Material provided:
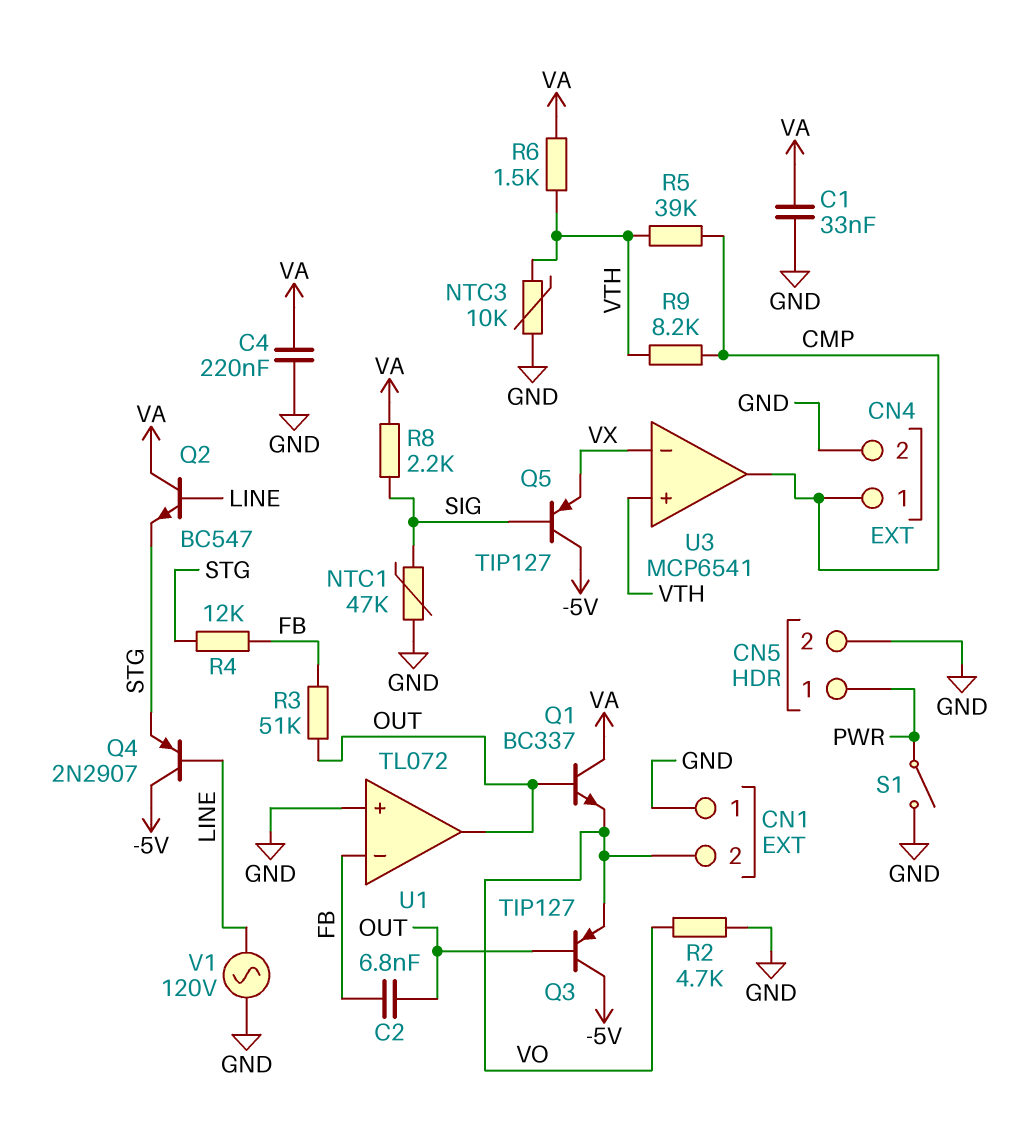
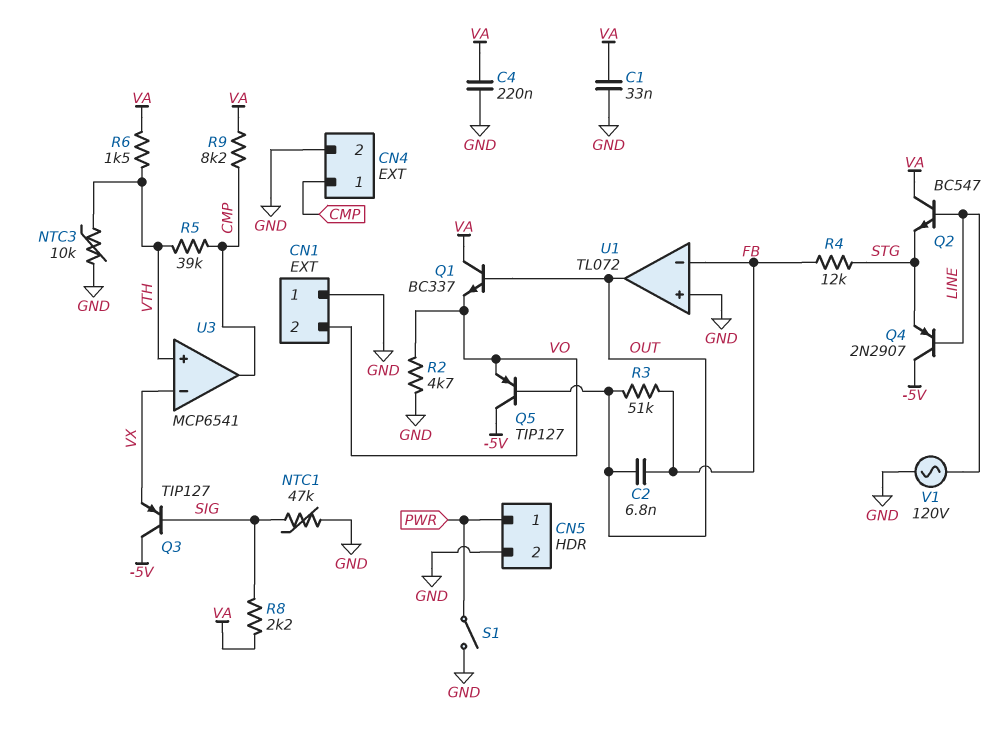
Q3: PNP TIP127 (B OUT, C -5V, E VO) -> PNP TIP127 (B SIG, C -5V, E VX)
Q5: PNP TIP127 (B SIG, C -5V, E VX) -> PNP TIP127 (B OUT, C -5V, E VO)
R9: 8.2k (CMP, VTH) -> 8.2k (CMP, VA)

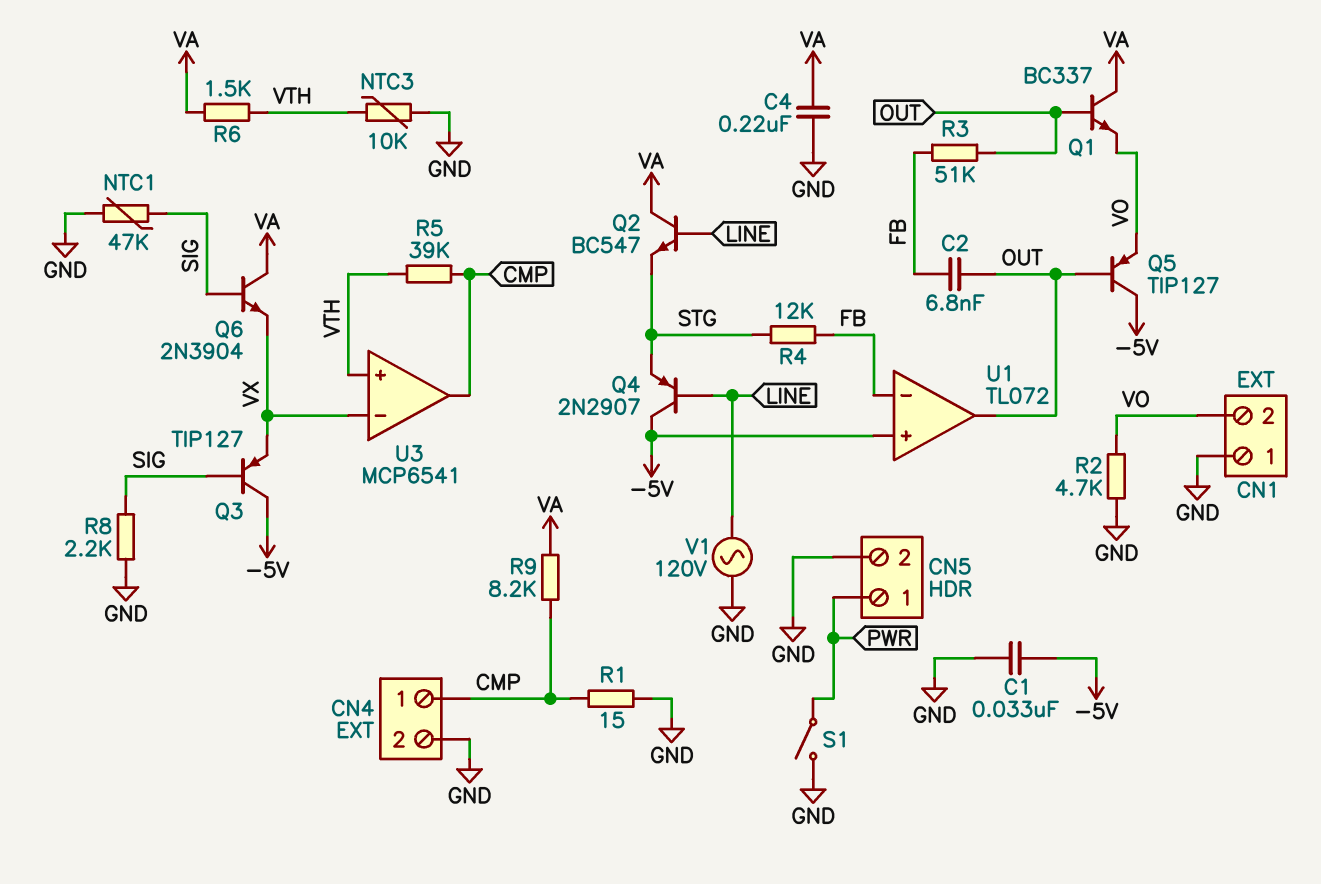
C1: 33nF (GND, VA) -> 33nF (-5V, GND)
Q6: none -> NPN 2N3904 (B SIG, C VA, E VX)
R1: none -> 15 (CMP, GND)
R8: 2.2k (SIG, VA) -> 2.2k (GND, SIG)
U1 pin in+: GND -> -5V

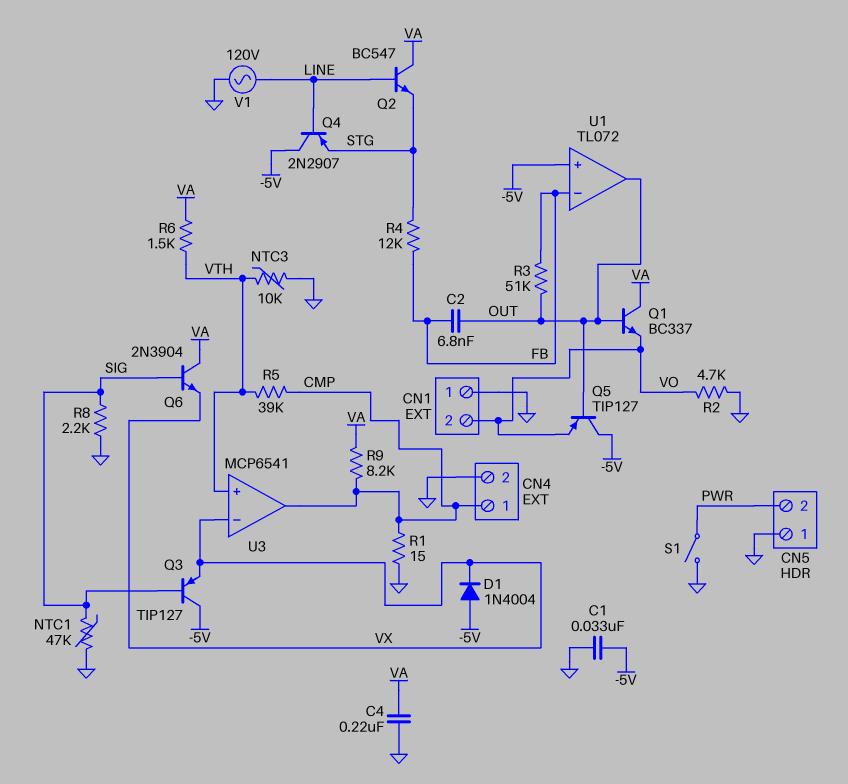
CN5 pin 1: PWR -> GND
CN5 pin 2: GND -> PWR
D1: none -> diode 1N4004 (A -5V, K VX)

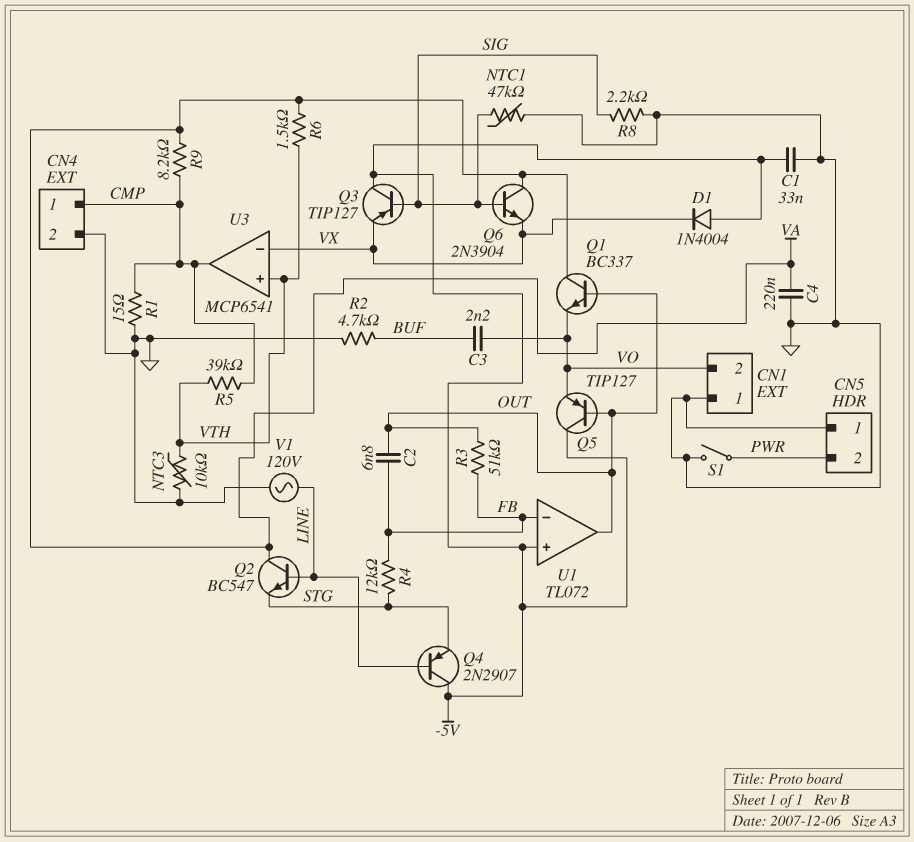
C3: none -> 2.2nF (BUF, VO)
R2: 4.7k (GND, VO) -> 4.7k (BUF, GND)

Exercise prompt: Each line above that includes the word "none" is to be copied.

Result of this exercise:
Q6: none -> NPN 2N3904 (B SIG, C VA, E VX)
R1: none -> 15 (CMP, GND)
D1: none -> diode 1N4004 (A -5V, K VX)
C3: none -> 2.2nF (BUF, VO)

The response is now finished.